* Your task: Go through the data and retrieve each line that includes the string "flashlight".

(Saved entries)
┌──
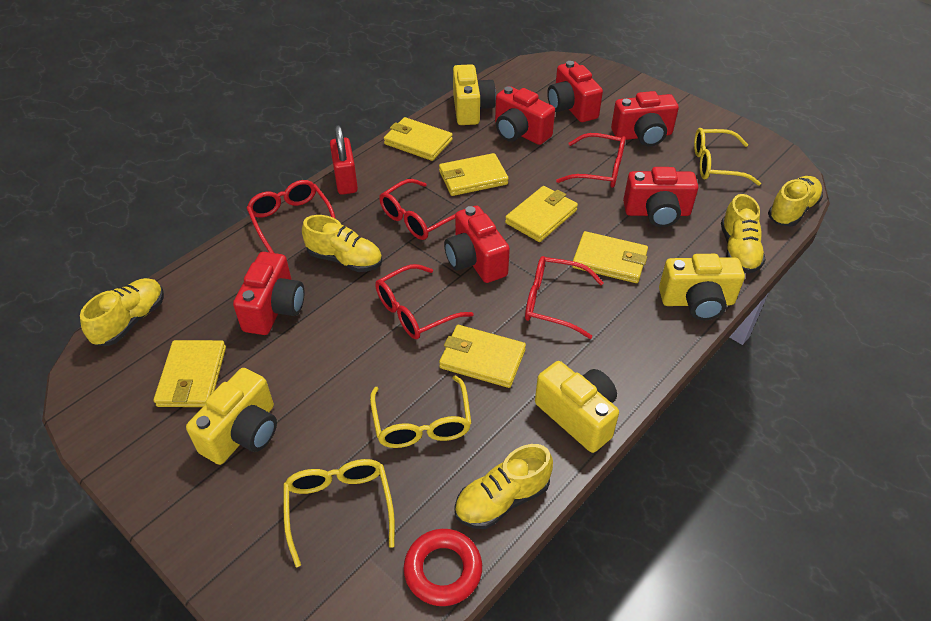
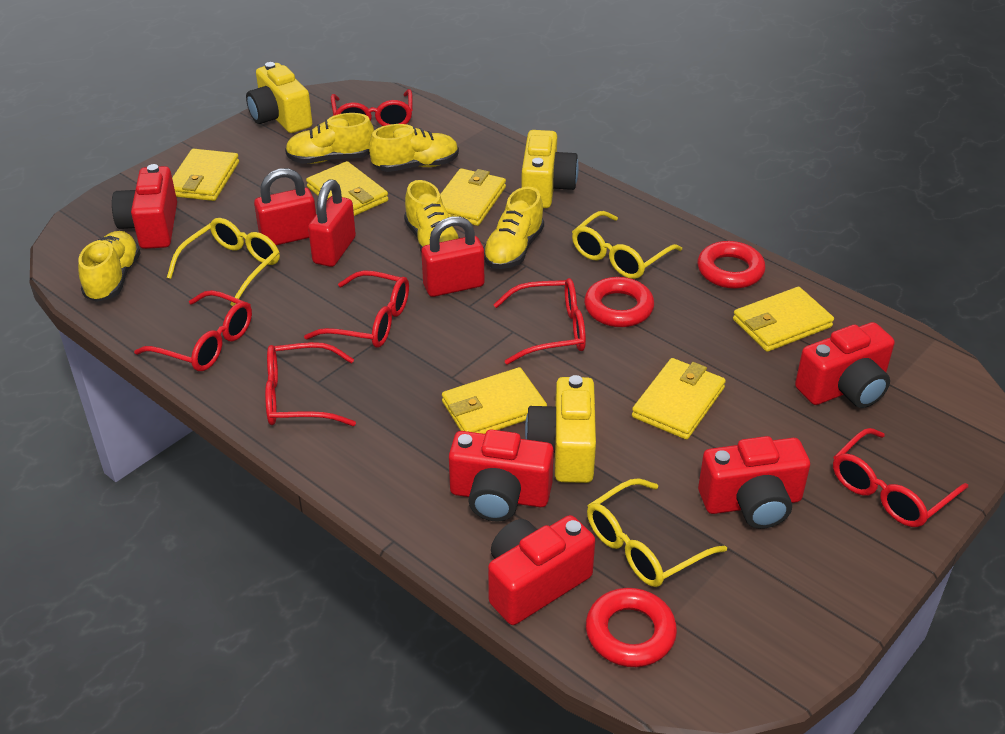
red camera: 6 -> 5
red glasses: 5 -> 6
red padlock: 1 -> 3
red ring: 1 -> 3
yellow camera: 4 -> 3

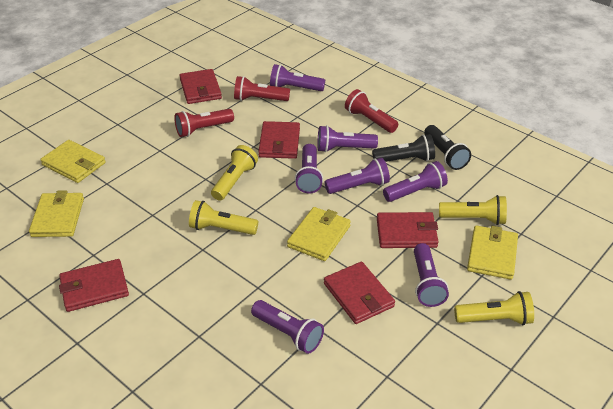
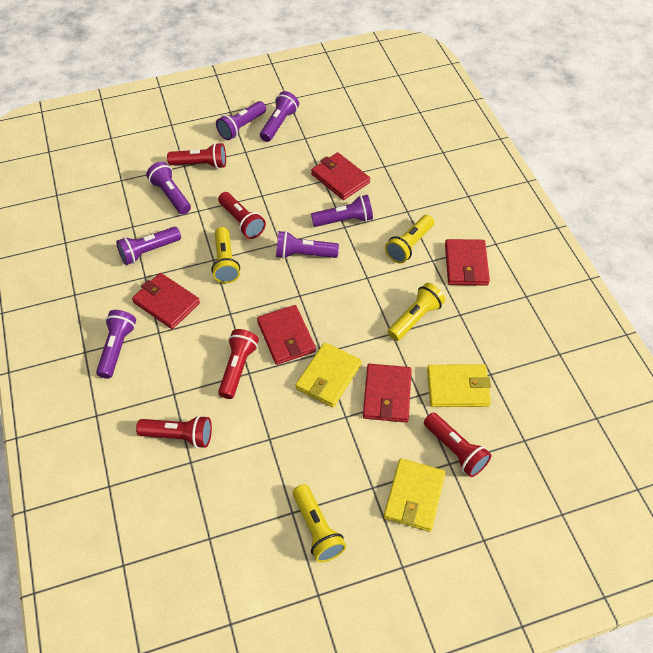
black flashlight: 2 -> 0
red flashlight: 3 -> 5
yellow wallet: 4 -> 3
└──
* Response:
black flashlight: 2 -> 0
red flashlight: 3 -> 5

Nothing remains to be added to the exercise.